Exercise input:
--------------------------------------------------

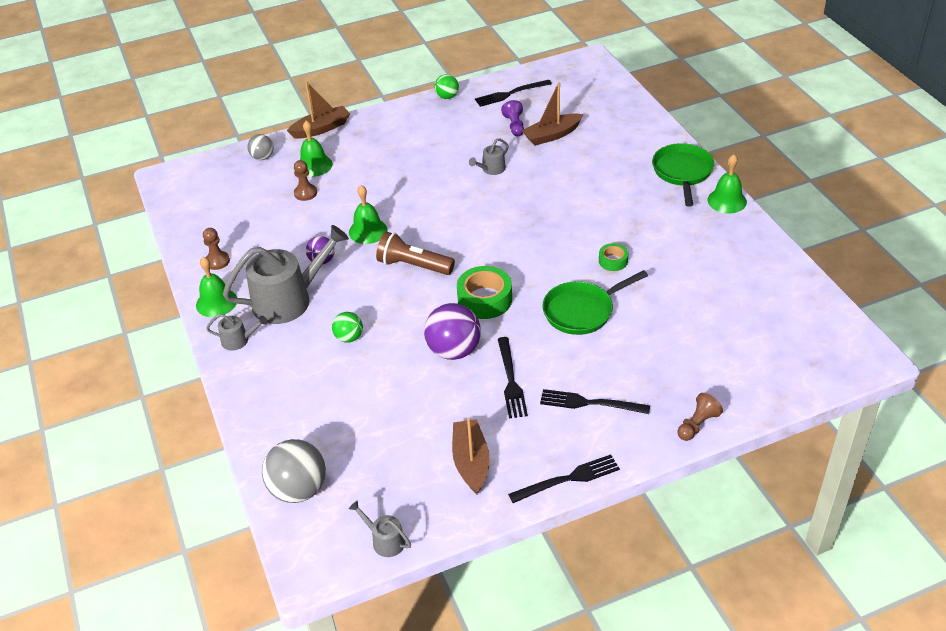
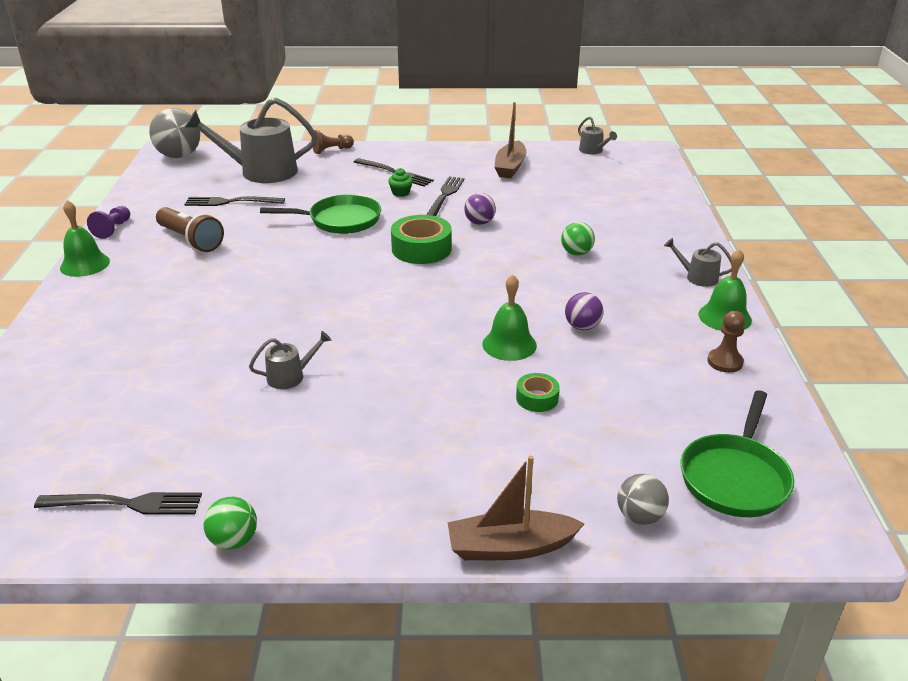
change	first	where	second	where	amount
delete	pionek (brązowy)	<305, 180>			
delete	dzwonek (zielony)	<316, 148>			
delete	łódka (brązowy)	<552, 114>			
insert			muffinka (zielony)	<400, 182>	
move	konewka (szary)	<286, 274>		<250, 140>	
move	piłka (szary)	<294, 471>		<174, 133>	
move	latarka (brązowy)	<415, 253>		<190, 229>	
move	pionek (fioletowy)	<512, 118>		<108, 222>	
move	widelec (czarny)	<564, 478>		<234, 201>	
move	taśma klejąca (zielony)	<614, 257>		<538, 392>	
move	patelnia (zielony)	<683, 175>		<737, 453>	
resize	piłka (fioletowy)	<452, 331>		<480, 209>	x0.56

--------------------------------------------------

Work to be completed: Please return all lines in the material above that include the word "fioletowy".

Result:
move	pionek (fioletowy)	<512, 118>		<108, 222>	
resize	piłka (fioletowy)	<452, 331>		<480, 209>	x0.56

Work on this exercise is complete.